(DATA UNDER STUDY begins)
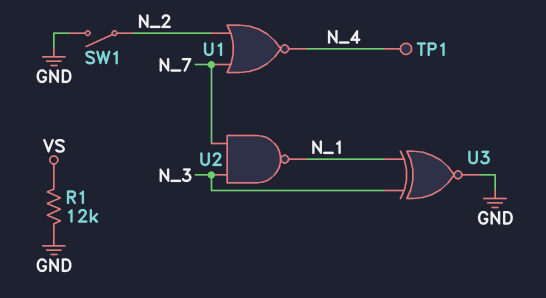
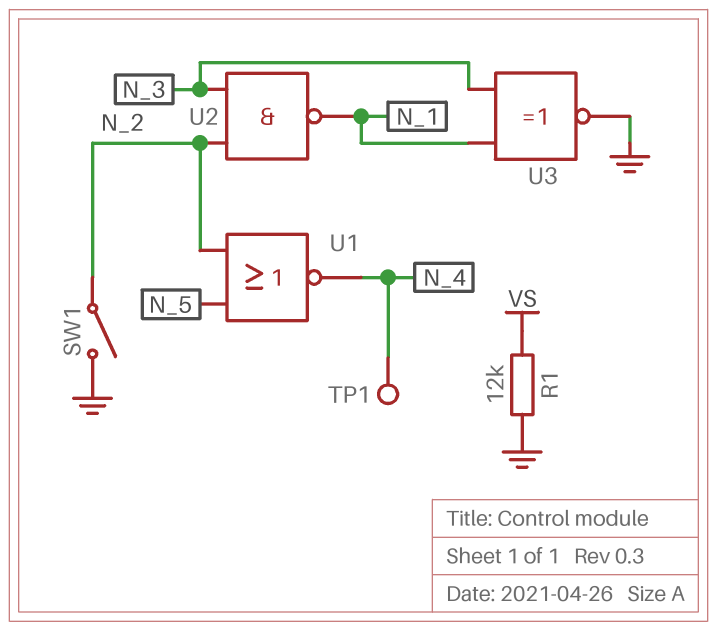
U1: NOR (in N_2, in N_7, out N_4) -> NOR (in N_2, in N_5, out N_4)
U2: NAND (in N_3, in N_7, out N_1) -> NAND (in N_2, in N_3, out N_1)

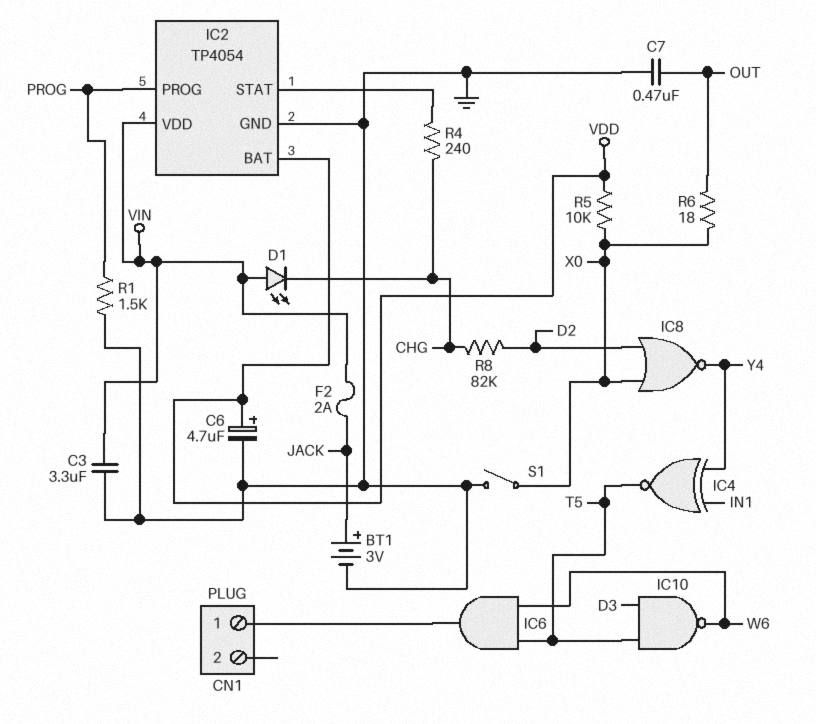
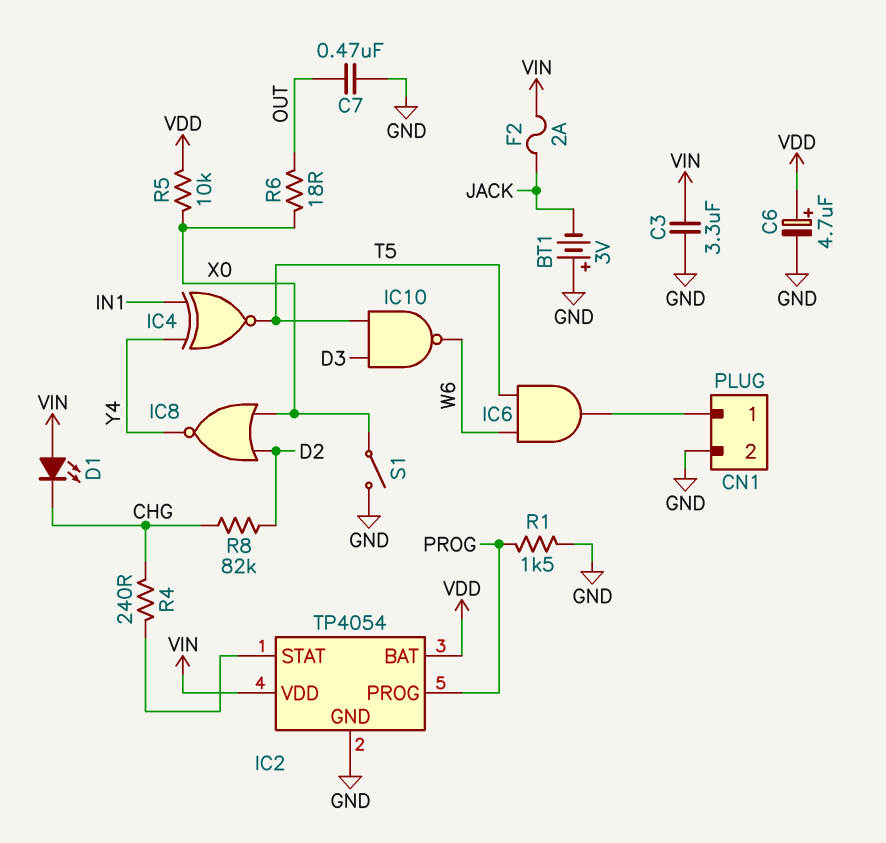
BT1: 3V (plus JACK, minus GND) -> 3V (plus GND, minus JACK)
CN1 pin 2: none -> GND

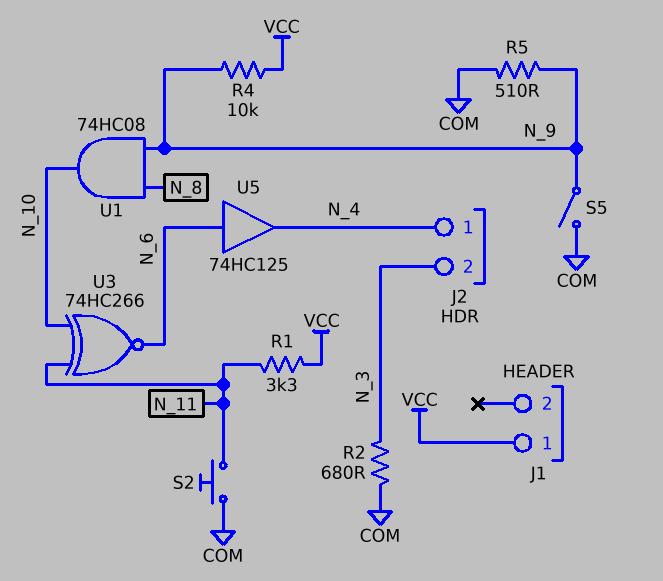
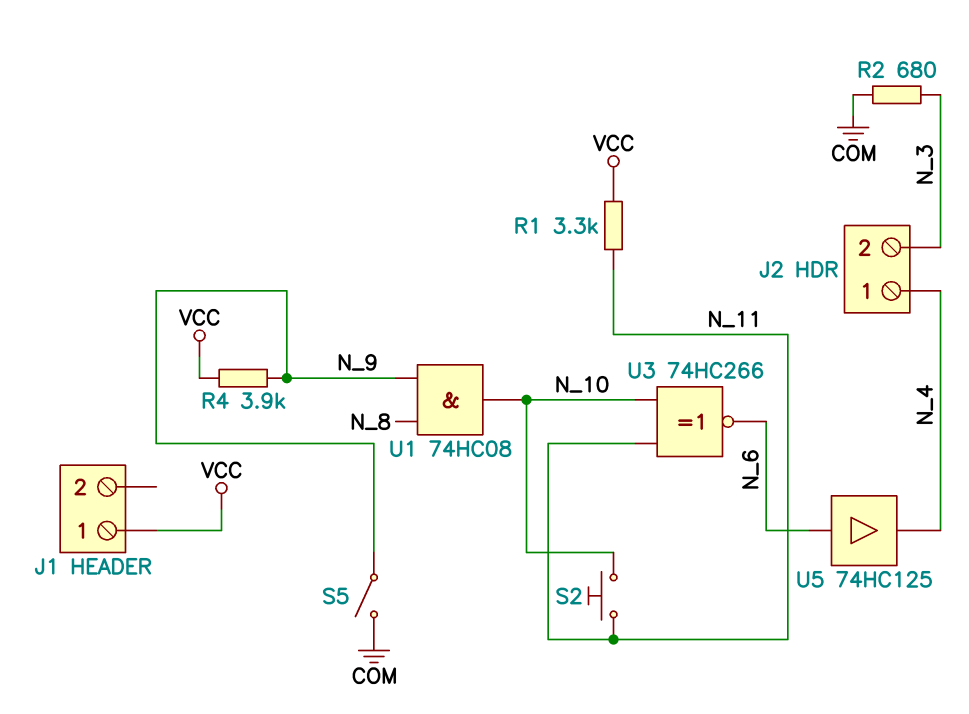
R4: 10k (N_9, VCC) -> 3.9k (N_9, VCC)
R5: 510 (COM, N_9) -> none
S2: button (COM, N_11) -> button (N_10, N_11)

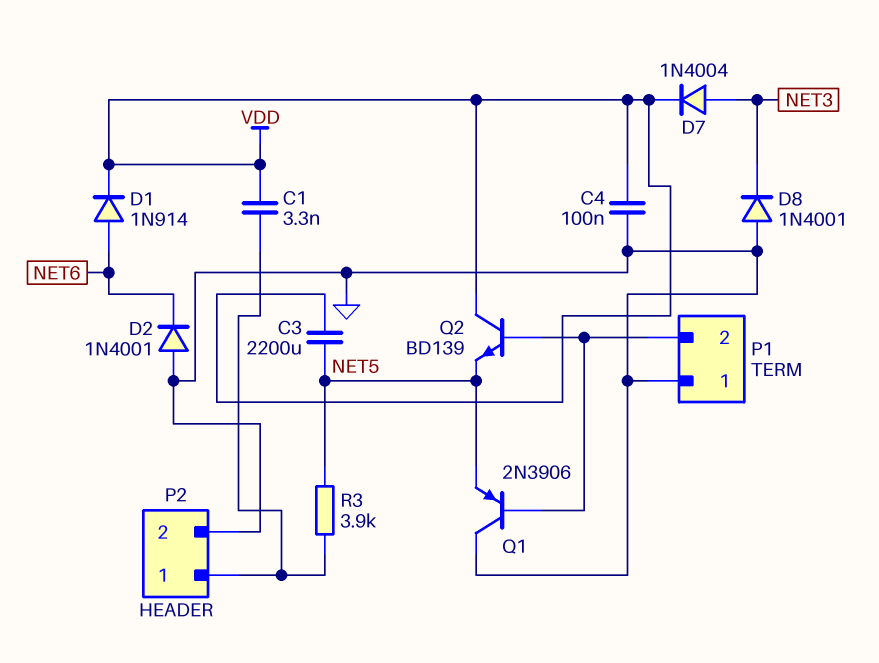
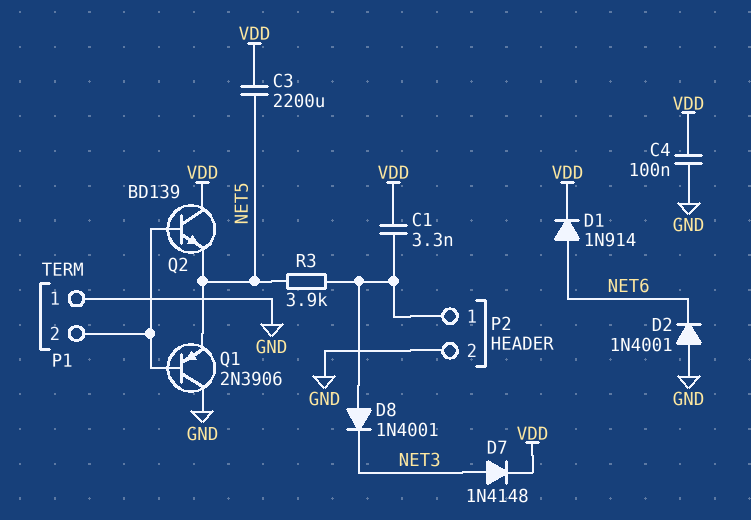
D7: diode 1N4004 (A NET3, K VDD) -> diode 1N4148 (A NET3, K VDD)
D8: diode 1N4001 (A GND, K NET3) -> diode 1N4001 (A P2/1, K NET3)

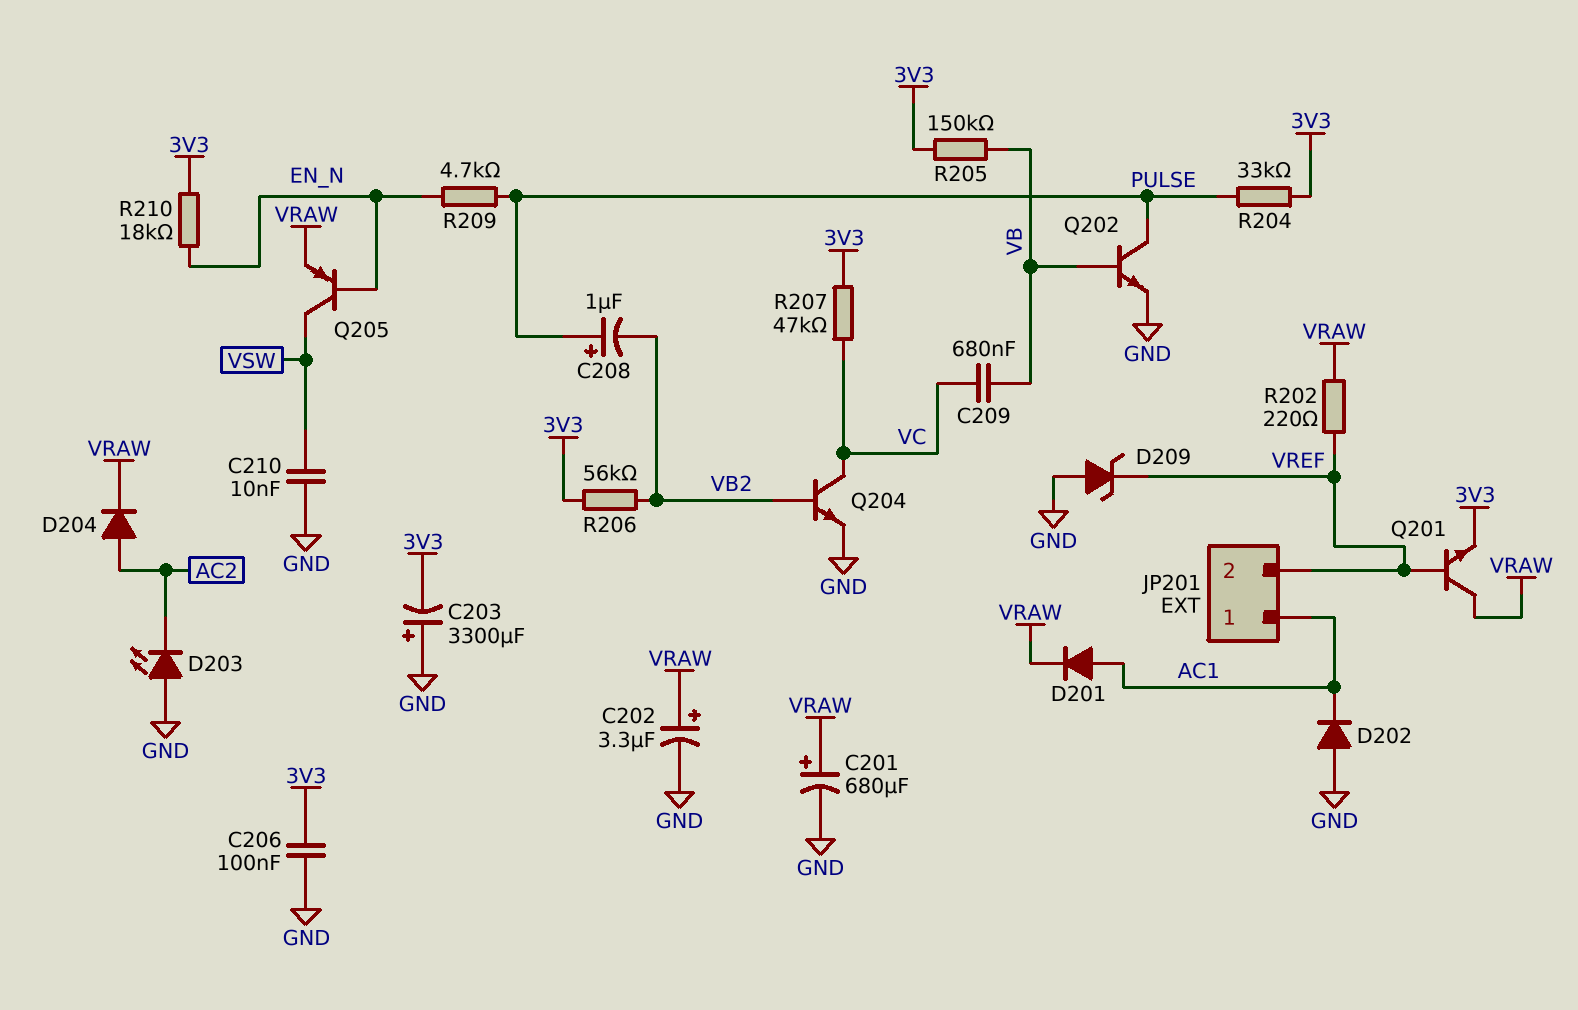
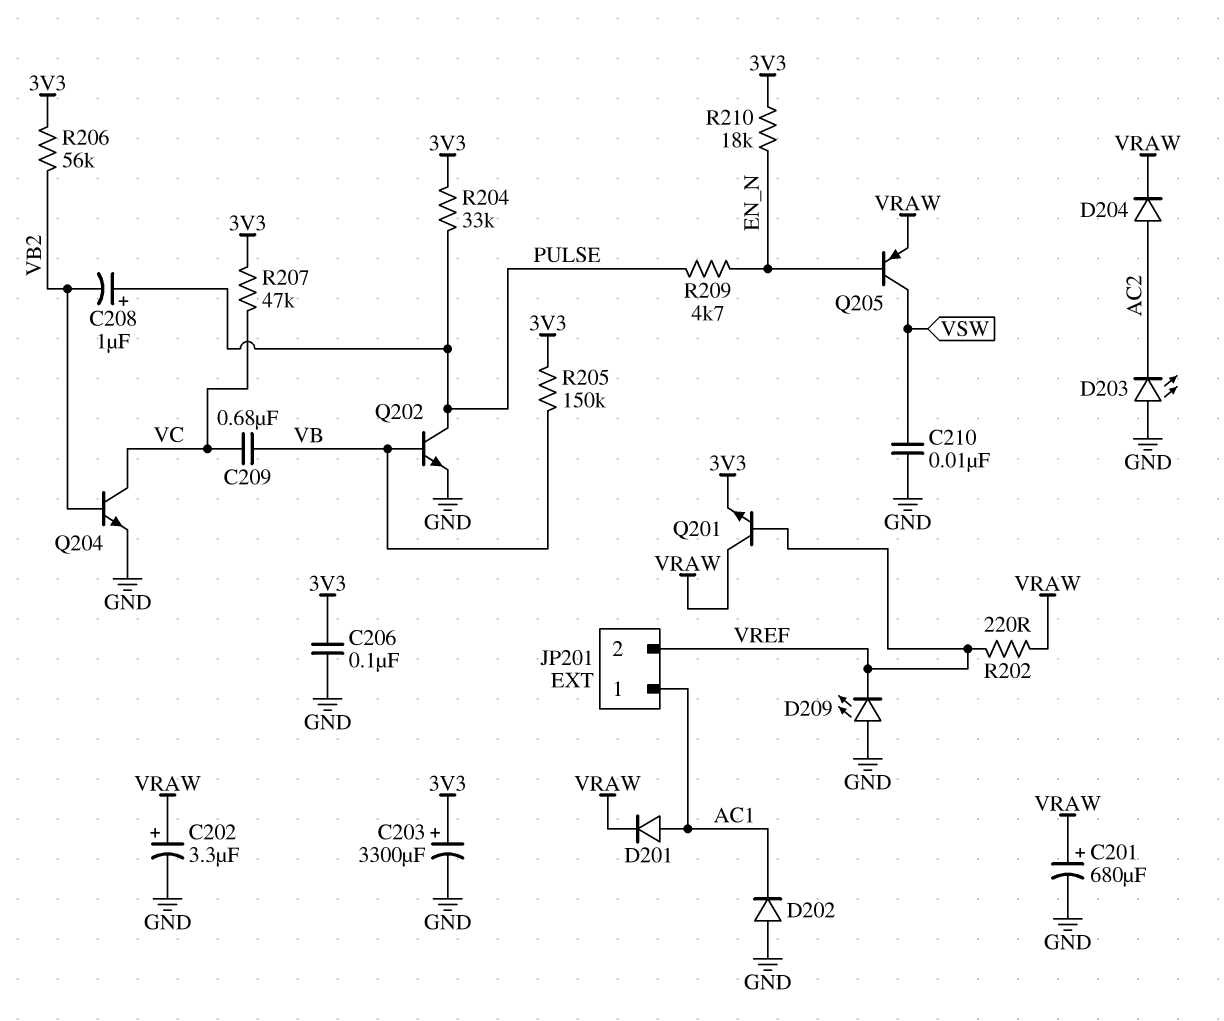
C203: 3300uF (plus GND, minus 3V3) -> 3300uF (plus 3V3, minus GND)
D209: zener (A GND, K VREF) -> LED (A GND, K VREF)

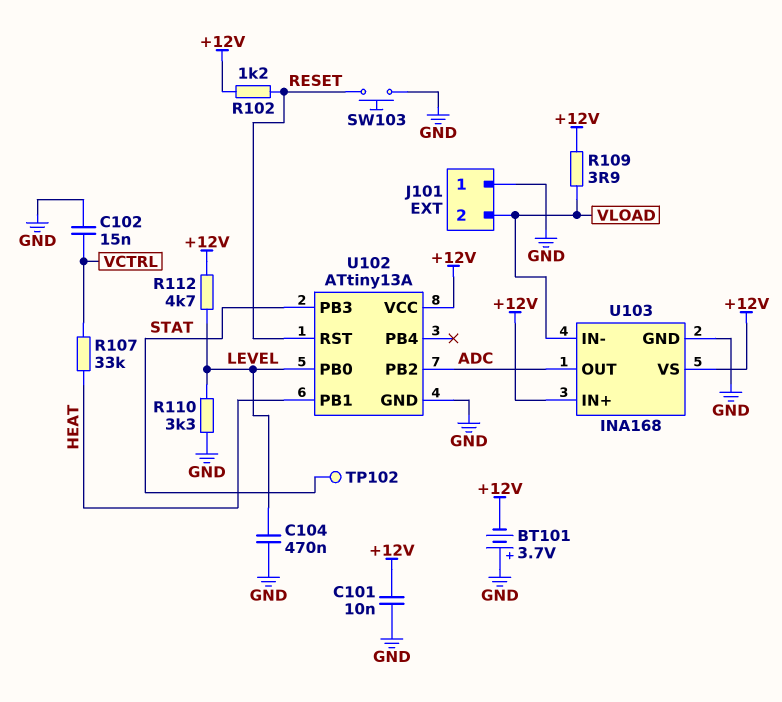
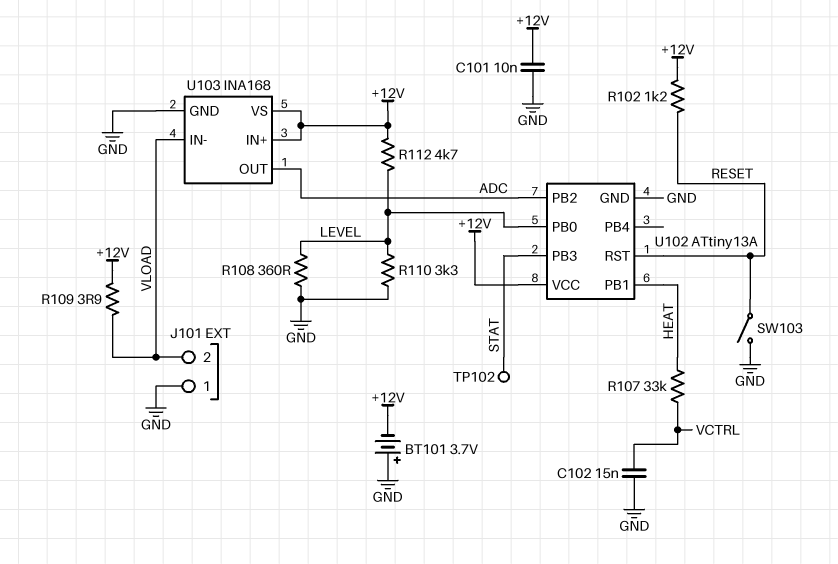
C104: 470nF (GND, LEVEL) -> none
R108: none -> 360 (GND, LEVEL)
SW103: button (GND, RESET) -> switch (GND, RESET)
(DATA UNDER STUDY ends)
WHAT IS BEING ASKED >>
Your answer must consist solely of the lines from the one containing "C104: 470nF (GND, LEVEL) -> none" through the last line of the entries, reproduced exactly.

WRITTEN ANSWER >>
C104: 470nF (GND, LEVEL) -> none
R108: none -> 360 (GND, LEVEL)
SW103: button (GND, RESET) -> switch (GND, RESET)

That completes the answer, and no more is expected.